### [Task material]

--------------------------------------------------

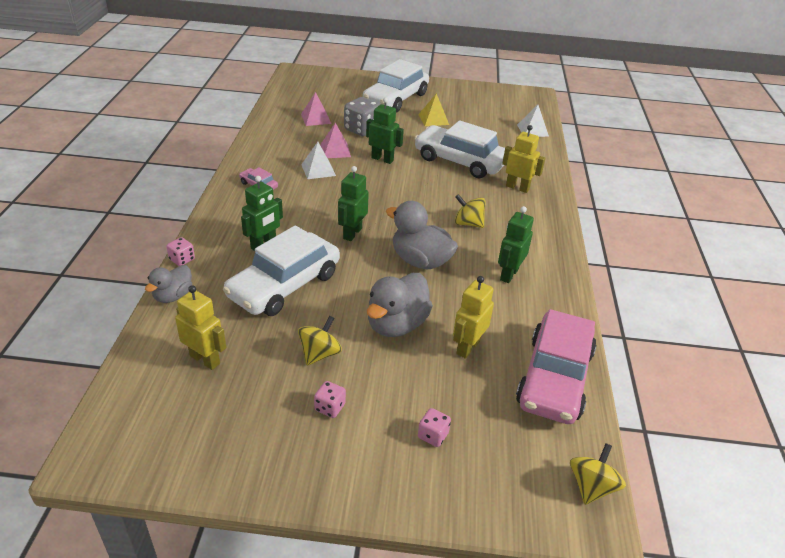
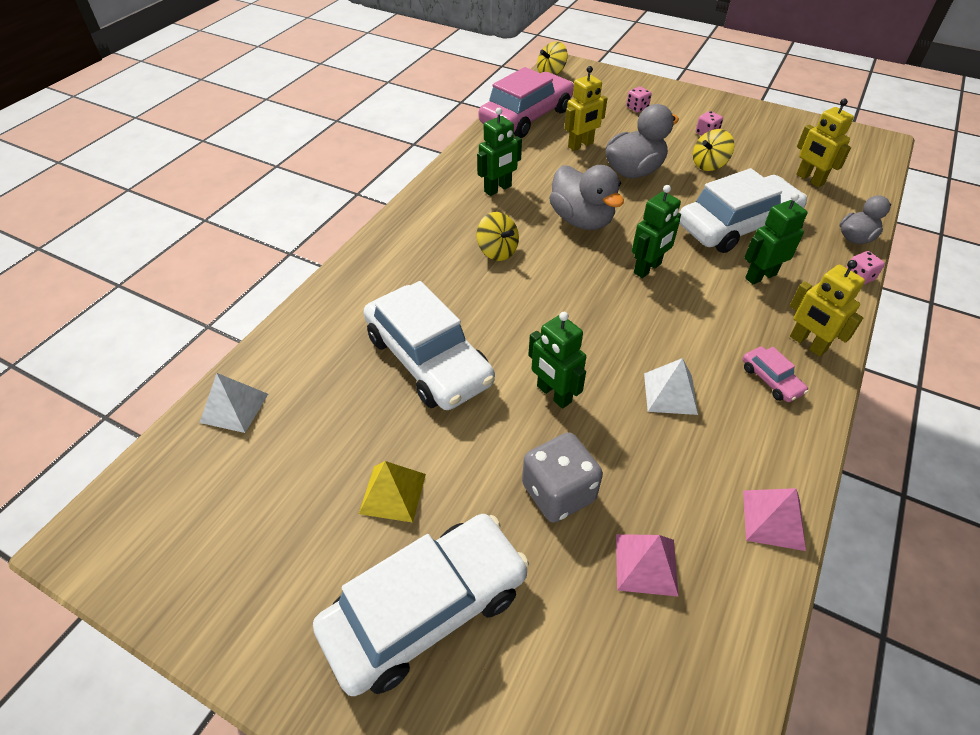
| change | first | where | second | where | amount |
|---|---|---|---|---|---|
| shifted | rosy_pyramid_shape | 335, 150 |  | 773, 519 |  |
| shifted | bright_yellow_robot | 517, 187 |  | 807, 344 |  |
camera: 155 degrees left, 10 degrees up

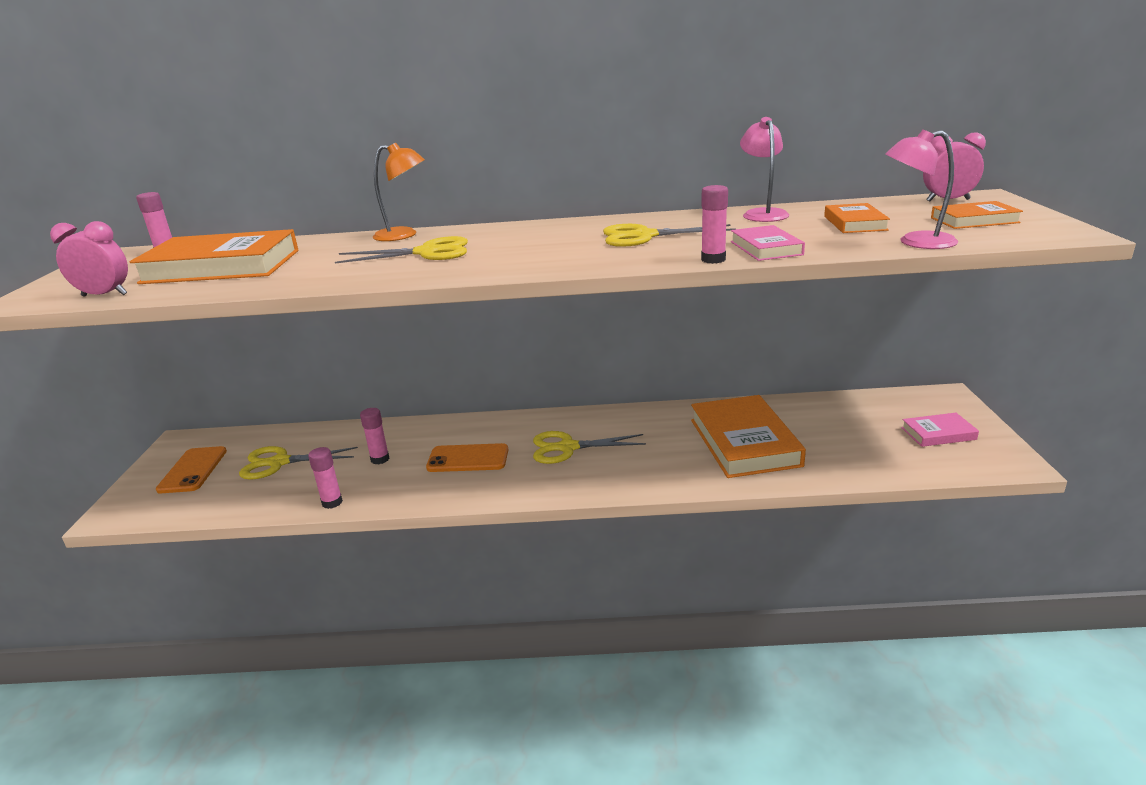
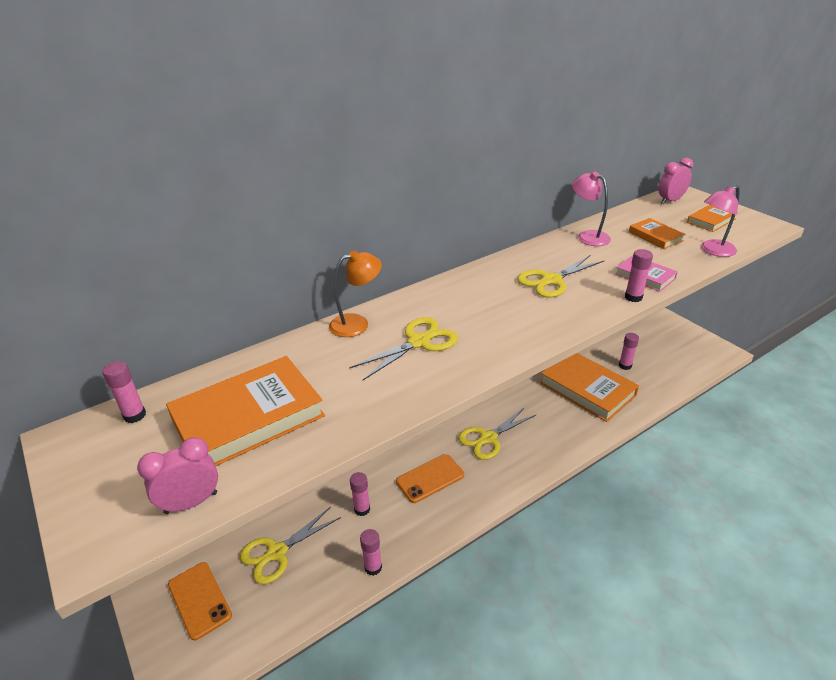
| change | first | where | second | where | amount |
|---|---|---|---|---|---|
| gone | rosy_hardcover | 938, 433 |  |  |  |
| new |  |  | rosy_glue_stick | 625, 365 |  |
camera: 35 degrees left, 10 degrees up

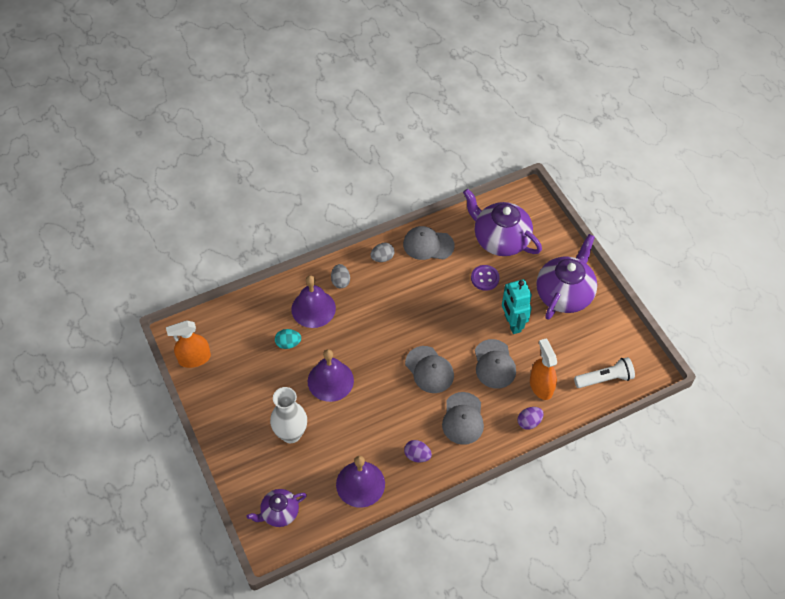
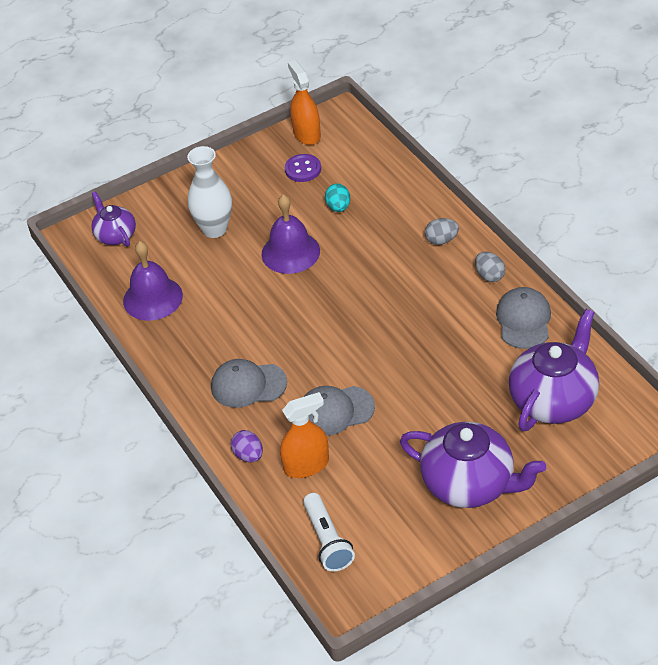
| change | first | where | second | where | amount |
|---|---|---|---|---|---|
| shifted | royal_purple_button | 485, 278 |  | 303, 169 |  |
| gone | royal_purple_school_bell | 313, 308 |  |  |  |
| gone | turquoise_robot | 512, 323 |  |  |  |
| gone | ash-grey_cap | 429, 370 |  |  |  |
| gone | royal_purple_toy_egg | 417, 455 |  |  |  |
camera: 90 degrees right, 10 degrees down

--------------------------------------------------

### [Work required]
Output every line of the records above unchanged, and keep the pictures out.

### [Completed task]
| change | first | where | second | where | amount |
|---|---|---|---|---|---|
| shifted | rosy_pyramid_shape | 335, 150 |  | 773, 519 |  |
| shifted | bright_yellow_robot | 517, 187 |  | 807, 344 |  |
camera: 155 degrees left, 10 degrees up

| change | first | where | second | where | amount |
|---|---|---|---|---|---|
| gone | rosy_hardcover | 938, 433 |  |  |  |
| new |  |  | rosy_glue_stick | 625, 365 |  |
camera: 35 degrees left, 10 degrees up

| change | first | where | second | where | amount |
|---|---|---|---|---|---|
| shifted | royal_purple_button | 485, 278 |  | 303, 169 |  |
| gone | royal_purple_school_bell | 313, 308 |  |  |  |
| gone | turquoise_robot | 512, 323 |  |  |  |
| gone | ash-grey_cap | 429, 370 |  |  |  |
| gone | royal_purple_toy_egg | 417, 455 |  |  |  |
camera: 90 degrees right, 10 degrees down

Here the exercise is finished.